* Assigned task: You are asked to filter the data below and copy every line holding "NAND".

* Task inputs:
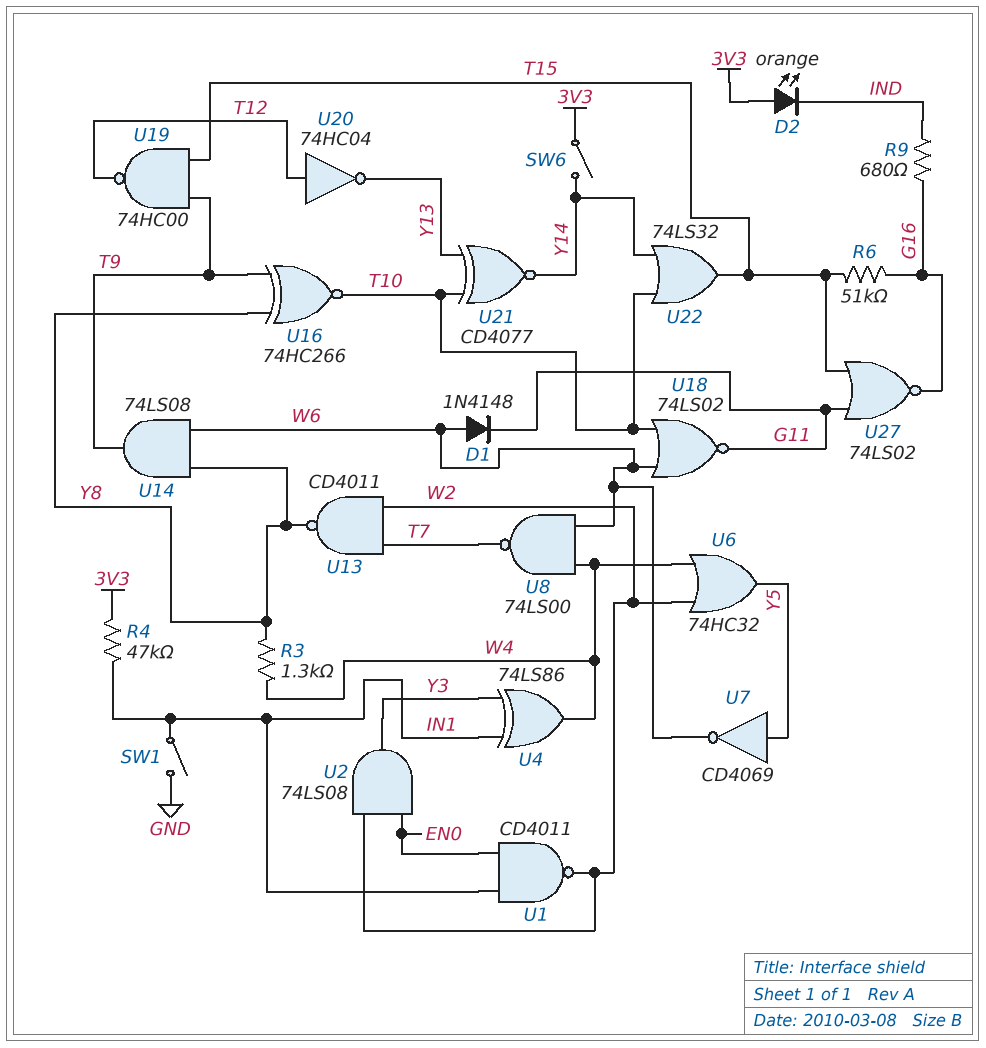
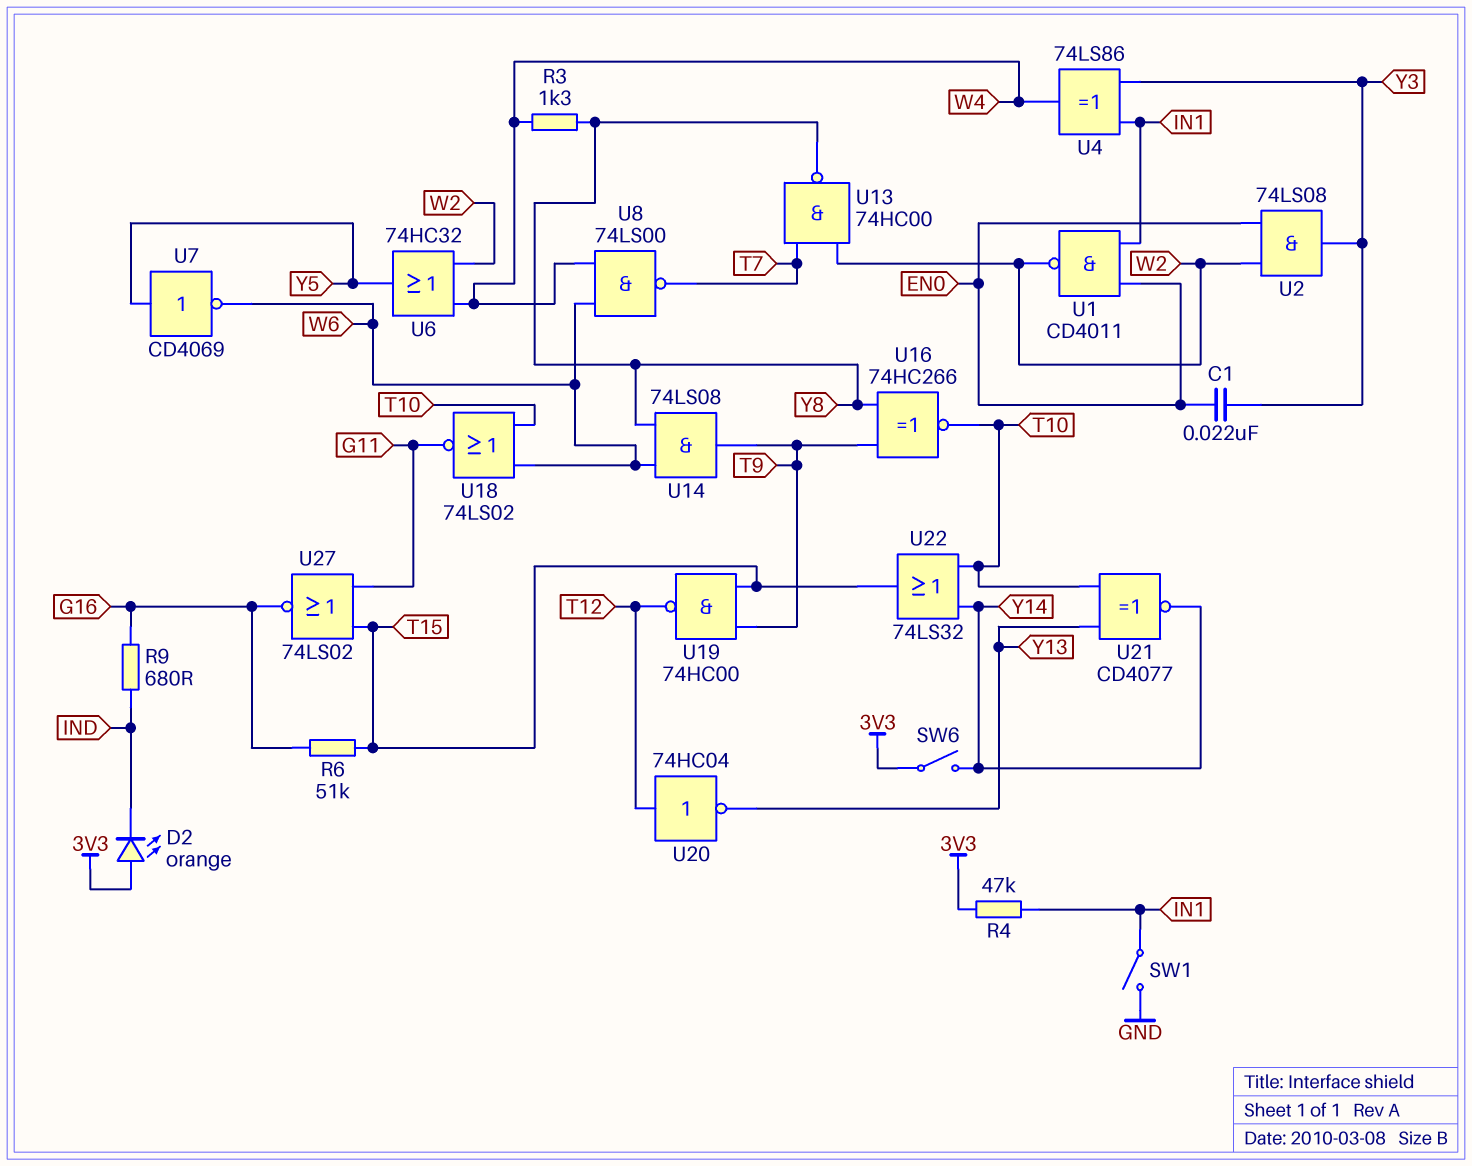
C1: none -> 22nF (EN0, Y3)
D1: diode 1N4148 (A W6, K G11) -> none
U13: NAND CD4011 (in T7, in W2, out Y8) -> NAND 74HC00 (in T7, in W2, out Y8)

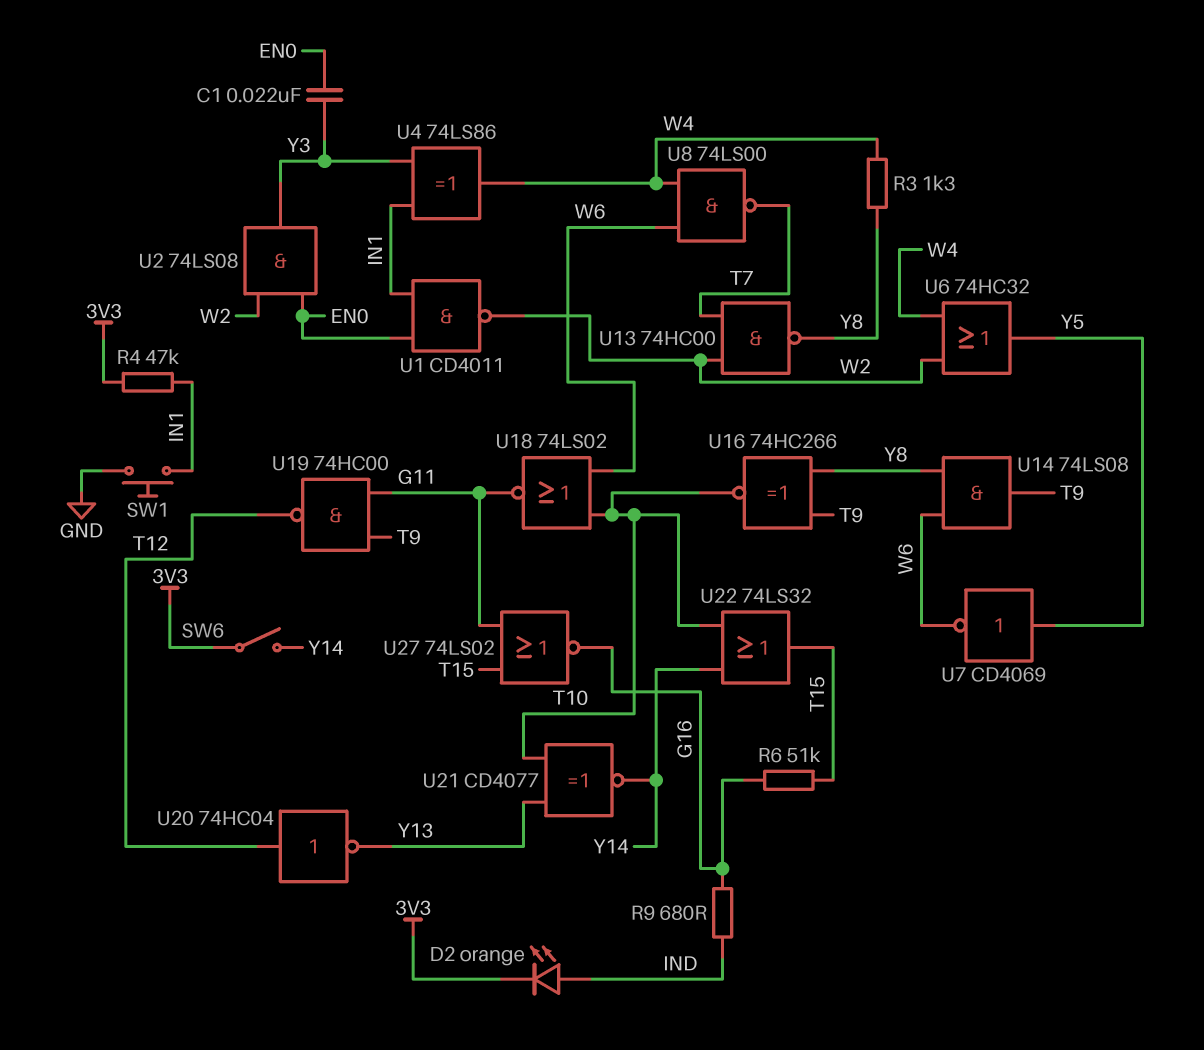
D2: LED orange (A 3V3, K IND) -> LED orange (A IND, K 3V3)
SW1: switch (GND, IN1) -> button (GND, IN1)
U19: NAND 74HC00 (in T9, in T15, out T12) -> NAND 74HC00 (in G11, in T9, out T12)

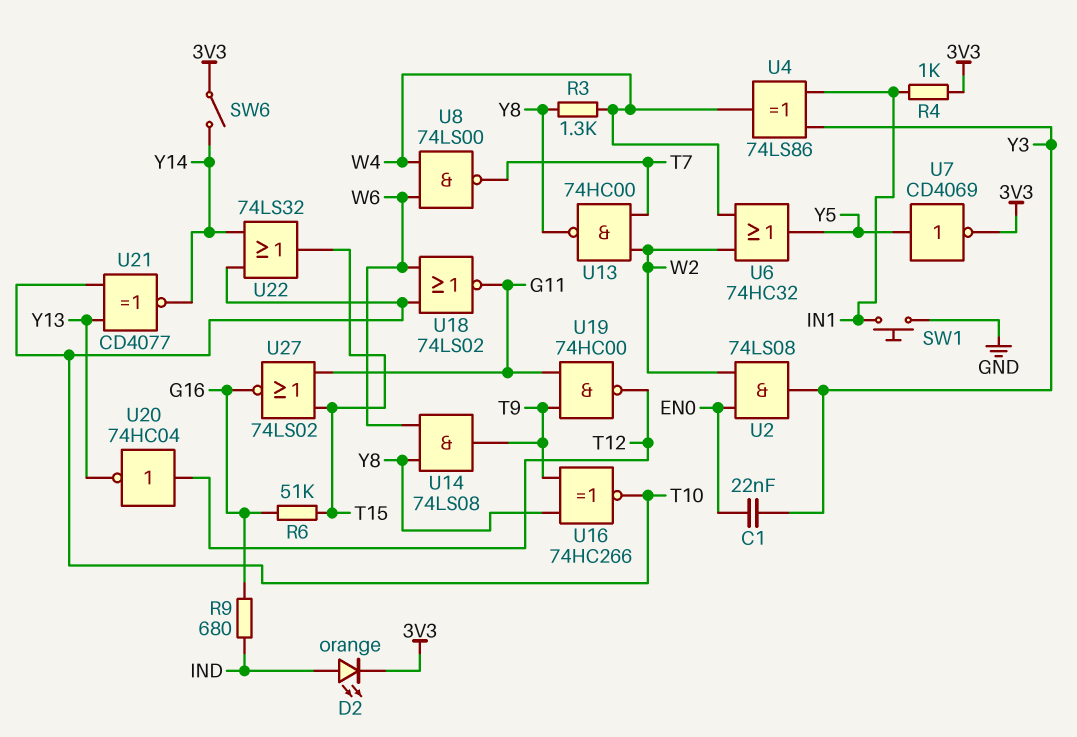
R4: 47k (3V3, IN1) -> 1k (3V3, IN1)
U1: NAND CD4011 (in EN0, in IN1, out W2) -> none
U7: NOT CD4069 (in Y5, out W6) -> NOT CD4069 (in Y5, out 3V3)

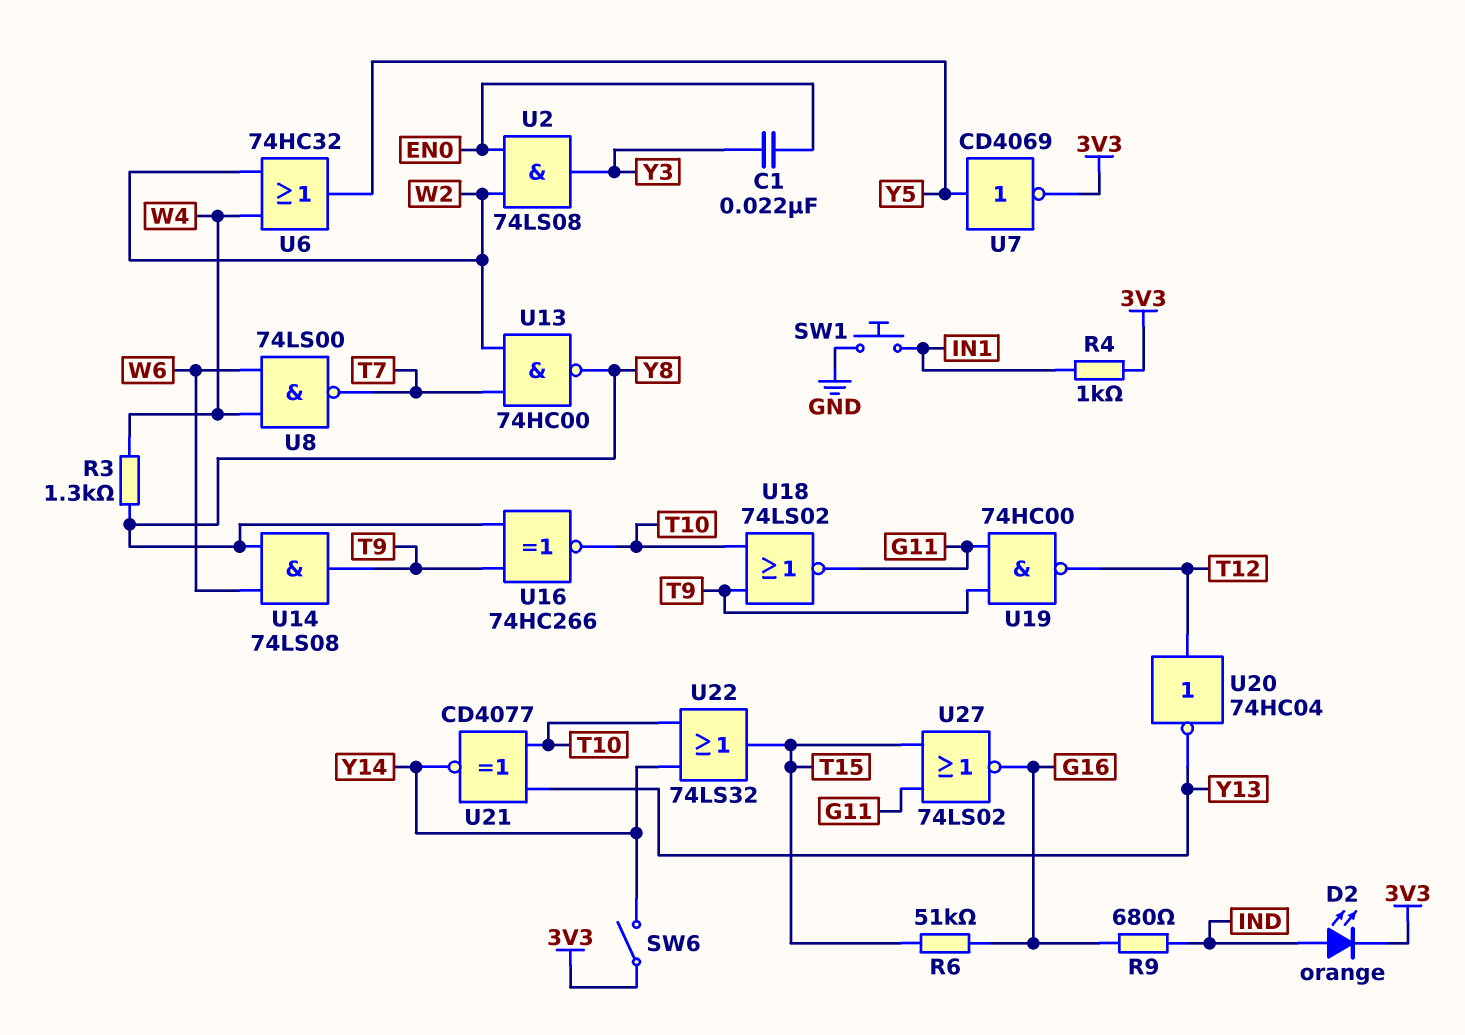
U4: XOR 74LS86 (in IN1, in Y3, out W4) -> none
U18: NOR 74LS02 (in T10, in W6, out G11) -> NOR 74LS02 (in T9, in T10, out G11)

* Answer to this task:
U13: NAND CD4011 (in T7, in W2, out Y8) -> NAND 74HC00 (in T7, in W2, out Y8)
U19: NAND 74HC00 (in T9, in T15, out T12) -> NAND 74HC00 (in G11, in T9, out T12)
U1: NAND CD4011 (in EN0, in IN1, out W2) -> none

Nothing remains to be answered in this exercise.